→ SUPPLIED DATA:

※

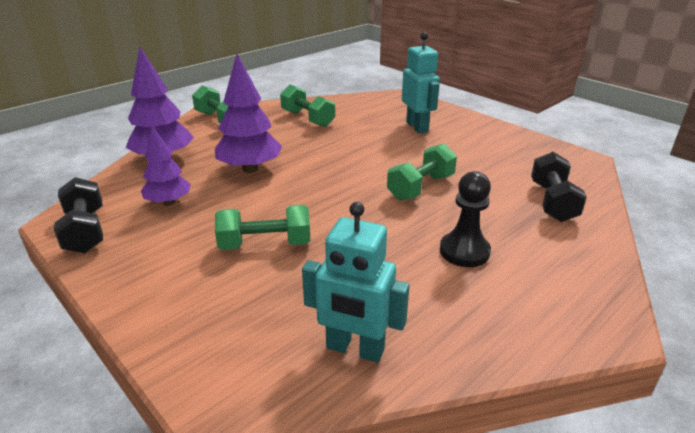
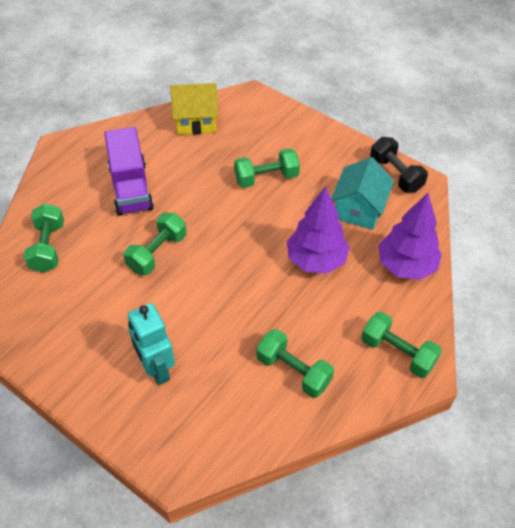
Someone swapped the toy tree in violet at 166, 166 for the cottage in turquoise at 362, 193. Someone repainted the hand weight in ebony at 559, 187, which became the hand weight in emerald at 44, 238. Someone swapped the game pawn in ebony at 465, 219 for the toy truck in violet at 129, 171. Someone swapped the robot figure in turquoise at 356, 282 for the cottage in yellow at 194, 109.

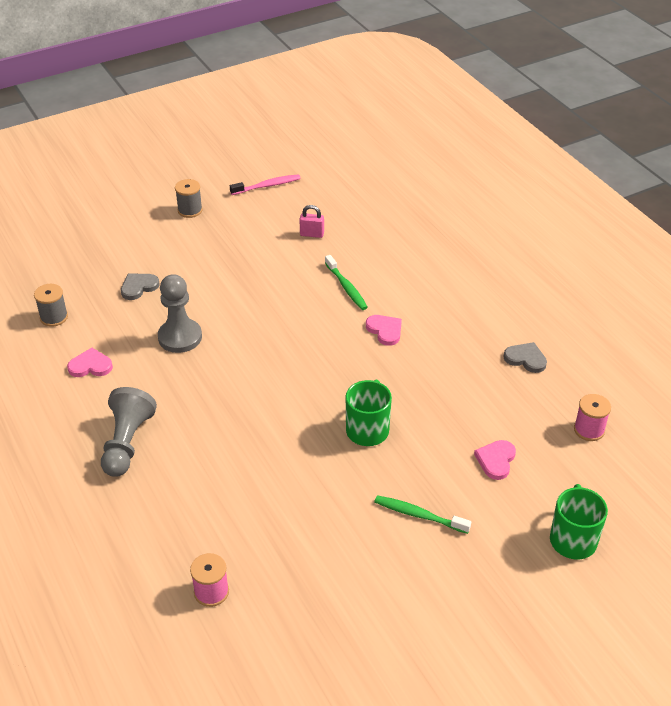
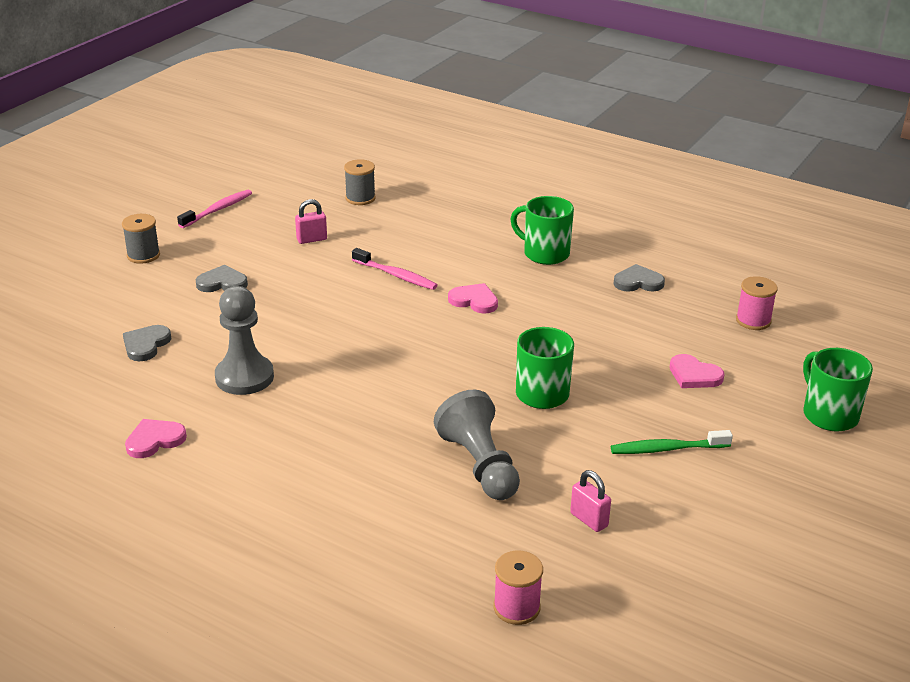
Someone repainted the dental brush in emerald at 346, 282, which became the dental brush in rose-pink at 395, 269. Someone carried the bobbin in gray from 51, 305 to 360, 182. Someone carried the game pawn in gray from 129, 432 to 477, 445. Someone rotated the love heart in rose-pink at 495, 460 by 45 degrees counterclockwise. Someone put down the mug in emerald at 542, 230. Someone put down the love heart in gray at 222, 278. Someone put down the small lock in rose-pink at 590, 501.

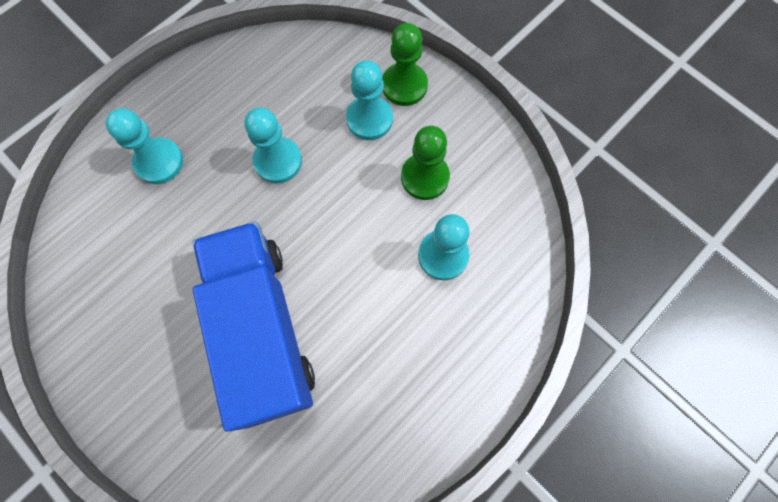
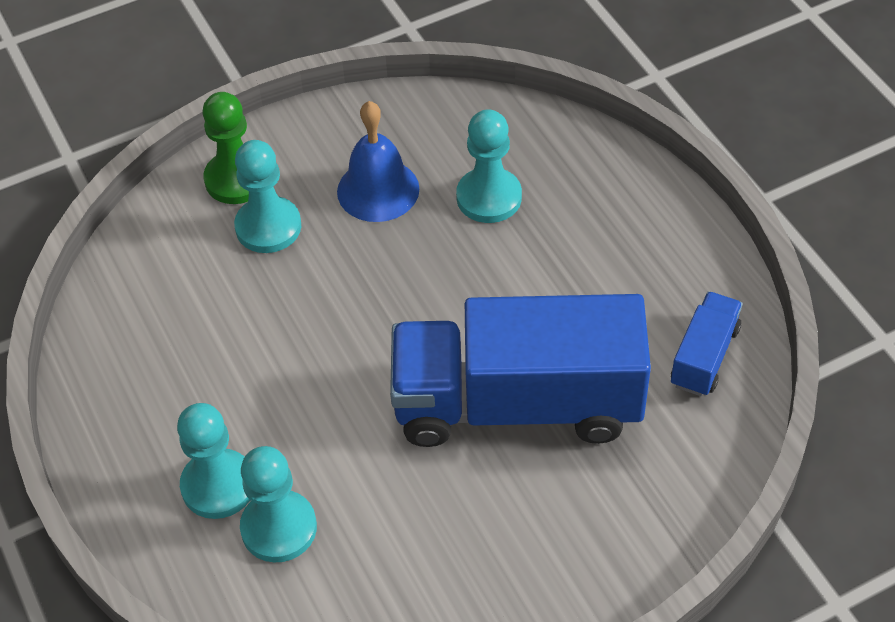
Someone carried the game pawn in turquoise from 273, 145 to 278, 504. Someone swapped the game pawn in emerald at 425, 163 for the hand bell in cobalt at 378, 161. Someone put down the toy truck in cobalt at 707, 343.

※

→ WHAT YOU SHOULD DO: With pictures excluded, the material is to be written out exactly as given.

→ ANSWER SECTION:
Someone swapped the toy tree in violet at 166, 166 for the cottage in turquoise at 362, 193. Someone repainted the hand weight in ebony at 559, 187, which became the hand weight in emerald at 44, 238. Someone swapped the game pawn in ebony at 465, 219 for the toy truck in violet at 129, 171. Someone swapped the robot figure in turquoise at 356, 282 for the cottage in yellow at 194, 109.

Someone repainted the dental brush in emerald at 346, 282, which became the dental brush in rose-pink at 395, 269. Someone carried the bobbin in gray from 51, 305 to 360, 182. Someone carried the game pawn in gray from 129, 432 to 477, 445. Someone rotated the love heart in rose-pink at 495, 460 by 45 degrees counterclockwise. Someone put down the mug in emerald at 542, 230. Someone put down the love heart in gray at 222, 278. Someone put down the small lock in rose-pink at 590, 501.

Someone carried the game pawn in turquoise from 273, 145 to 278, 504. Someone swapped the game pawn in emerald at 425, 163 for the hand bell in cobalt at 378, 161. Someone put down the toy truck in cobalt at 707, 343.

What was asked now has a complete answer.